| What the task asks |
Leaving out every picture, copy the lines of the data exactly, from the first through the line containing "none -> lime 1x2 brick [529,219,633,269]".

| Records |

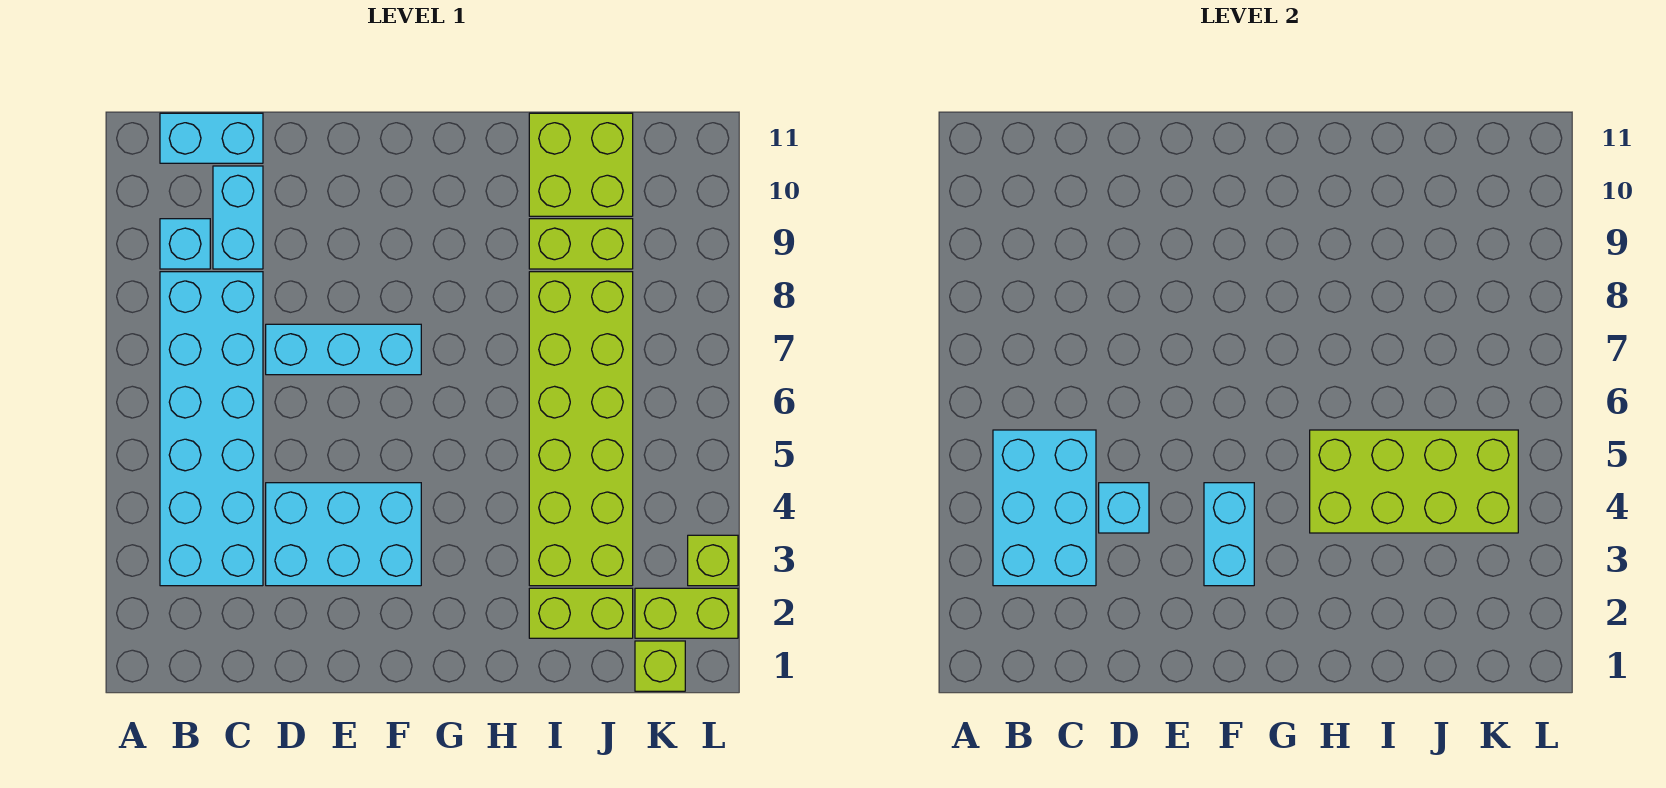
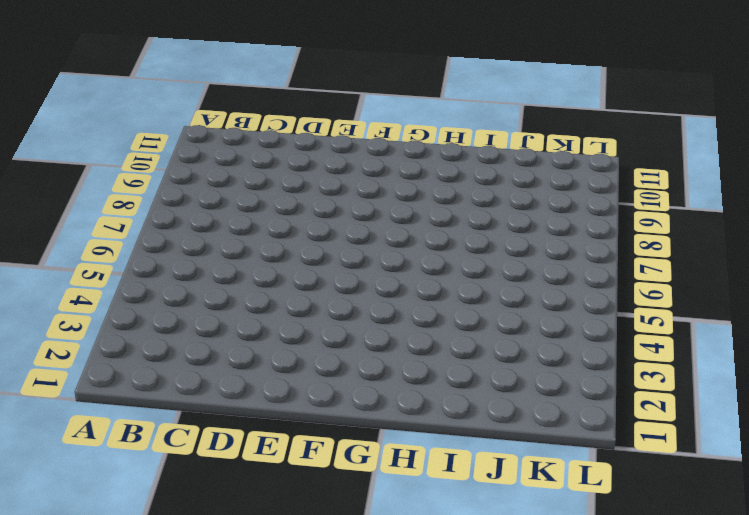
none -> cyan 2x6 brick [160,272,263,586]
none -> cyan 1x1 brick [160,219,210,269]
none -> cyan 1x2 brick [160,113,263,163]

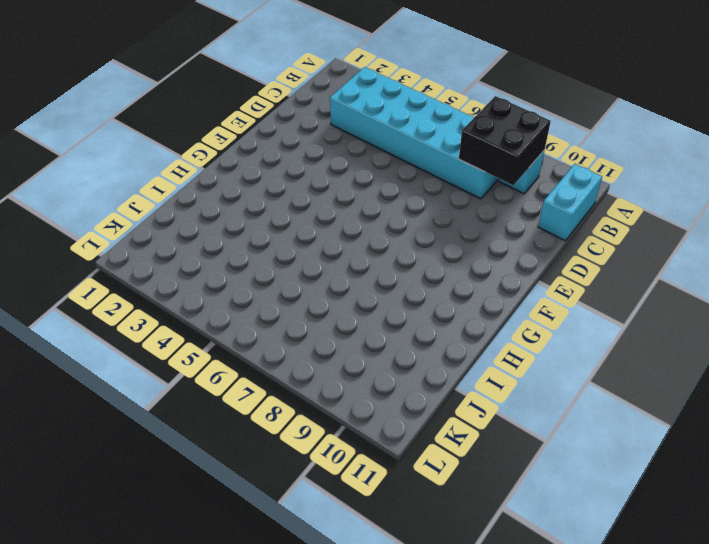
black 2x2 brick [459,96,551,185] -> none
none -> cyan 1x2 brick [213,166,263,269]
none -> cyan 2x3 brick [266,483,421,586]
none -> cyan 1x3 brick [266,324,421,375]

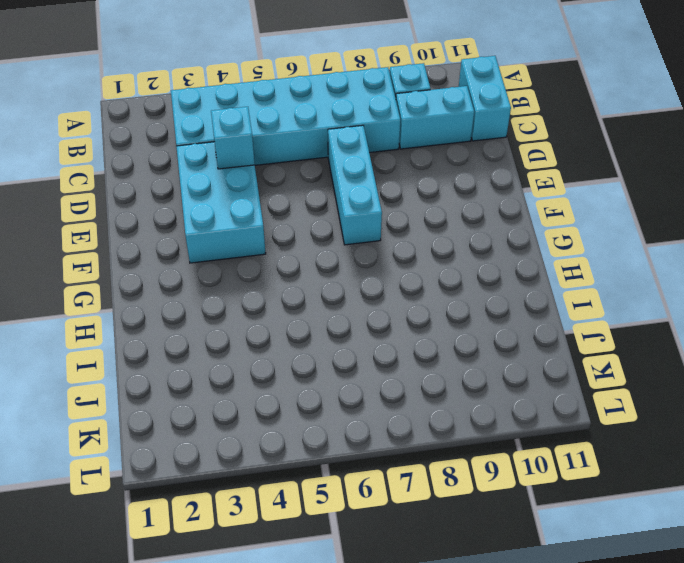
none -> lime 1x2 brick [529,588,633,638]
none -> lime 2x6 brick [529,272,633,586]
none -> lime 1x2 brick [529,219,633,269]

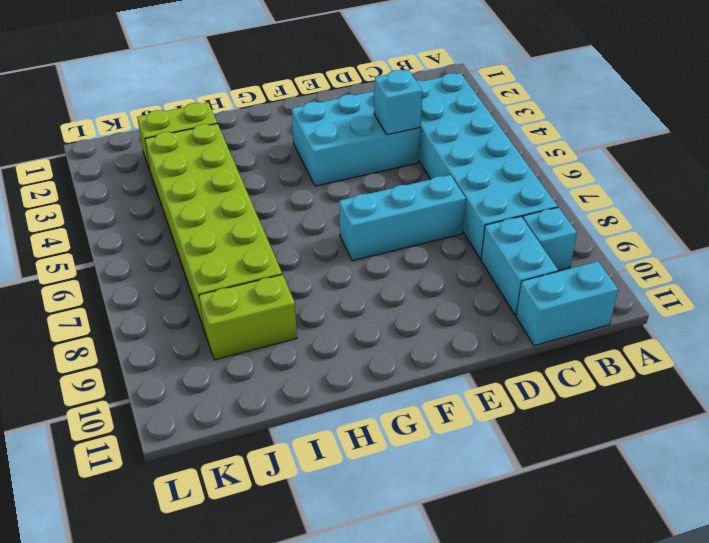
none -> lime 2x2 brick [529,113,633,216]
none -> lime 1x1 brick [635,641,685,691]
none -> lime 1x2 brick [635,588,738,638]

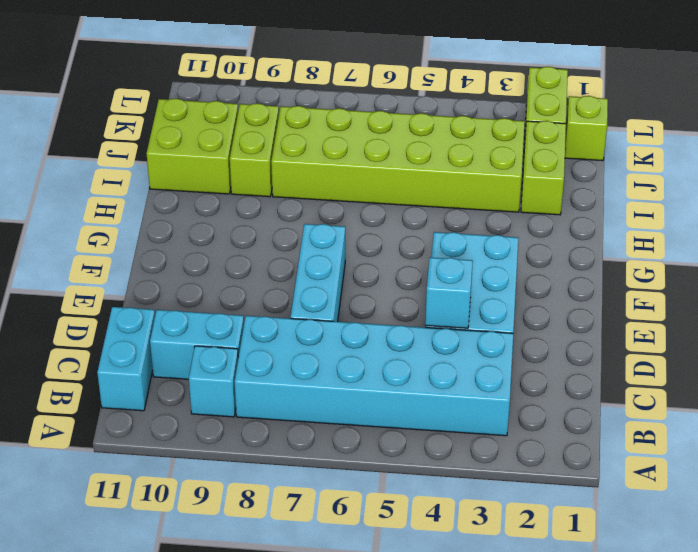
none -> lime 1x1 brick [688,535,738,586]
none -> cyan 2x3 brick [993,430,1096,586]
none -> cyan 1x2 brick [1204,483,1254,586]

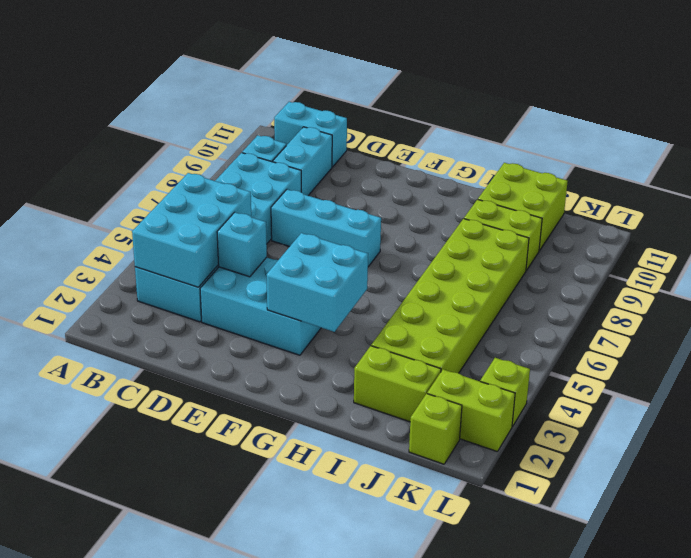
cyan 2x2 brick [267,233,368,332] -> cyan 1x2 brick [1204,483,1254,586]
none -> lime 2x4 brick [1310,430,1518,533]

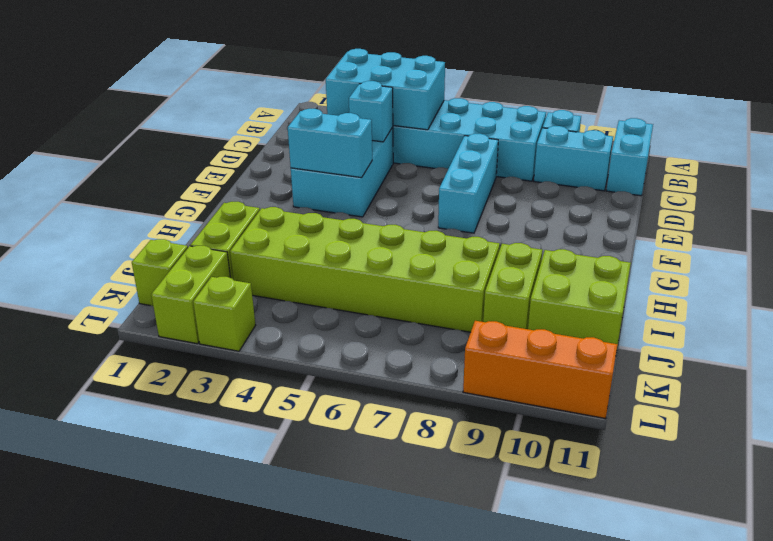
orange 1x3 brick [463,321,618,419] -> none
none -> lime 2x4 brick [1310,430,1518,533]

| The answer |
none -> cyan 2x6 brick [160,272,263,586]
none -> cyan 1x1 brick [160,219,210,269]
none -> cyan 1x2 brick [160,113,263,163]

black 2x2 brick [459,96,551,185] -> none
none -> cyan 1x2 brick [213,166,263,269]
none -> cyan 2x3 brick [266,483,421,586]
none -> cyan 1x3 brick [266,324,421,375]

none -> lime 1x2 brick [529,588,633,638]
none -> lime 2x6 brick [529,272,633,586]
none -> lime 1x2 brick [529,219,633,269]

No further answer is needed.